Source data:
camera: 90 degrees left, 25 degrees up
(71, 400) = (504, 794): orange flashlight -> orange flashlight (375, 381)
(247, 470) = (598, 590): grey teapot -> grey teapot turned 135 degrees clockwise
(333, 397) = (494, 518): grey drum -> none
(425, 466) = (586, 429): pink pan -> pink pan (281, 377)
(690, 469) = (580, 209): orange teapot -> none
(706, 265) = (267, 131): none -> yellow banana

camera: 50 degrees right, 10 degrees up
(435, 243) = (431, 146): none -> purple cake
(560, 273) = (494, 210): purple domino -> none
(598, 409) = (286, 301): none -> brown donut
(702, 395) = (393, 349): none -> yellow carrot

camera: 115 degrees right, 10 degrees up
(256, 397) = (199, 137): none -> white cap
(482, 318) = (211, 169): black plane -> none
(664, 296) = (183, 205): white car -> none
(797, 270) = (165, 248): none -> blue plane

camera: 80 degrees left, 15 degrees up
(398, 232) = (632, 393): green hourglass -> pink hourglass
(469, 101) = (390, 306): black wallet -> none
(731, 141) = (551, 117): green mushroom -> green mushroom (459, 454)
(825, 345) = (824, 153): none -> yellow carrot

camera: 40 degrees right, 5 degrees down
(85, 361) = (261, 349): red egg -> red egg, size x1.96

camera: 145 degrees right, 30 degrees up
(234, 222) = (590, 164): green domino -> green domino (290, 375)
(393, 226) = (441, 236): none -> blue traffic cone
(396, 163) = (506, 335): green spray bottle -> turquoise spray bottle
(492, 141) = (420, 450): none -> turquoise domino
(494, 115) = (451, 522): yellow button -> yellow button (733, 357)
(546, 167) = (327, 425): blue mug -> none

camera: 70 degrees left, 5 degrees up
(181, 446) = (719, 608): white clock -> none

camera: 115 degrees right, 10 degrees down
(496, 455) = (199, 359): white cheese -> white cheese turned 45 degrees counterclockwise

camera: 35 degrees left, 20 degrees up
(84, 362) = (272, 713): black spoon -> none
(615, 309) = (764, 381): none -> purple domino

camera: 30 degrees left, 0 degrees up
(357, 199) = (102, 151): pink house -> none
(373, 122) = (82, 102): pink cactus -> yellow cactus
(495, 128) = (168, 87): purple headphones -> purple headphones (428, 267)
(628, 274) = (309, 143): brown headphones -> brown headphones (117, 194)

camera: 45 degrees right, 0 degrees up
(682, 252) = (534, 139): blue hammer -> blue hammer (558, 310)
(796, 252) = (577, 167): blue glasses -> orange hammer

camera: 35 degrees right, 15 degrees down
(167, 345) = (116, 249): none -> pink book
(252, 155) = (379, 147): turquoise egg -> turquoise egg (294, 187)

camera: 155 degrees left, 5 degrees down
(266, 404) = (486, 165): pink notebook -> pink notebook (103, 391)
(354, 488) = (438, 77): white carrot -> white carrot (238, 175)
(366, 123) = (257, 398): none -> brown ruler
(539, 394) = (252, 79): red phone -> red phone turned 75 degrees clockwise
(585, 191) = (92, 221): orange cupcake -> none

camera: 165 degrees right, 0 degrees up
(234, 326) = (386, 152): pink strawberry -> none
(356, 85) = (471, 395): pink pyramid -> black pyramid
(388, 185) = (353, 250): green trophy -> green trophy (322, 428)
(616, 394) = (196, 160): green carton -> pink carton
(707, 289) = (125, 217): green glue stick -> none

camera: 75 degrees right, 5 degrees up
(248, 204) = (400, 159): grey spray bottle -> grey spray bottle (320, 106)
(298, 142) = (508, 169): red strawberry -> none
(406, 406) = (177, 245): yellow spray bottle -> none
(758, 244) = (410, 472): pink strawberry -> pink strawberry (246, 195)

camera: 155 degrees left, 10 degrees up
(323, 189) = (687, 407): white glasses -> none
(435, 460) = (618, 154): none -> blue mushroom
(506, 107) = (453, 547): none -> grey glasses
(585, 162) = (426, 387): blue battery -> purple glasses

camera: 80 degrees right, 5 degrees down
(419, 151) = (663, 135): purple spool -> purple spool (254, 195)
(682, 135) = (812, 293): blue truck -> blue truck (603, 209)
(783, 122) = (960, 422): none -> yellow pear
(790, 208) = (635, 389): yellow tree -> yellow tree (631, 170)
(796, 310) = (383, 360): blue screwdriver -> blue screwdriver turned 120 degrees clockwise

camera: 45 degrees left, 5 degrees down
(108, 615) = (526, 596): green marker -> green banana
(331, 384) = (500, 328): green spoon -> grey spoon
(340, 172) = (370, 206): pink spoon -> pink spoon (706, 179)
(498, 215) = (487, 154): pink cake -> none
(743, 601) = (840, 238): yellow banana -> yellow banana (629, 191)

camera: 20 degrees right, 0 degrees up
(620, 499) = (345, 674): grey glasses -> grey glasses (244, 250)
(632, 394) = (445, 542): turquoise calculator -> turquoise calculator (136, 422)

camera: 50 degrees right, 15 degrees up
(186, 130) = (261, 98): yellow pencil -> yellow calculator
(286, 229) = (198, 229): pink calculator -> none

#### WORK ORDER
Take the entries above and return only the lines from the one with "(393, 226) = (441, 236): none" to the one with "(323, 189) = (687, 407): white", both included, unchanged.

#### ANSWER FOR THE TASK
(393, 226) = (441, 236): none -> blue traffic cone
(396, 163) = (506, 335): green spray bottle -> turquoise spray bottle
(492, 141) = (420, 450): none -> turquoise domino
(494, 115) = (451, 522): yellow button -> yellow button (733, 357)
(546, 167) = (327, 425): blue mug -> none

camera: 70 degrees left, 5 degrees up
(181, 446) = (719, 608): white clock -> none

camera: 115 degrees right, 10 degrees down
(496, 455) = (199, 359): white cheese -> white cheese turned 45 degrees counterclockwise

camera: 35 degrees left, 20 degrees up
(84, 362) = (272, 713): black spoon -> none
(615, 309) = (764, 381): none -> purple domino

camera: 30 degrees left, 0 degrees up
(357, 199) = (102, 151): pink house -> none
(373, 122) = (82, 102): pink cactus -> yellow cactus
(495, 128) = (168, 87): purple headphones -> purple headphones (428, 267)
(628, 274) = (309, 143): brown headphones -> brown headphones (117, 194)

camera: 45 degrees right, 0 degrees up
(682, 252) = (534, 139): blue hammer -> blue hammer (558, 310)
(796, 252) = (577, 167): blue glasses -> orange hammer

camera: 35 degrees right, 15 degrees down
(167, 345) = (116, 249): none -> pink book
(252, 155) = (379, 147): turquoise egg -> turquoise egg (294, 187)

camera: 155 degrees left, 5 degrees down
(266, 404) = (486, 165): pink notebook -> pink notebook (103, 391)
(354, 488) = (438, 77): white carrot -> white carrot (238, 175)
(366, 123) = (257, 398): none -> brown ruler
(539, 394) = (252, 79): red phone -> red phone turned 75 degrees clockwise
(585, 191) = (92, 221): orange cupcake -> none

camera: 165 degrees right, 0 degrees up
(234, 326) = (386, 152): pink strawberry -> none
(356, 85) = (471, 395): pink pyramid -> black pyramid
(388, 185) = (353, 250): green trophy -> green trophy (322, 428)
(616, 394) = (196, 160): green carton -> pink carton
(707, 289) = (125, 217): green glue stick -> none

camera: 75 degrees right, 5 degrees up
(248, 204) = (400, 159): grey spray bottle -> grey spray bottle (320, 106)
(298, 142) = (508, 169): red strawberry -> none
(406, 406) = (177, 245): yellow spray bottle -> none
(758, 244) = (410, 472): pink strawberry -> pink strawberry (246, 195)

camera: 155 degrees left, 10 degrees up
(323, 189) = (687, 407): white glasses -> none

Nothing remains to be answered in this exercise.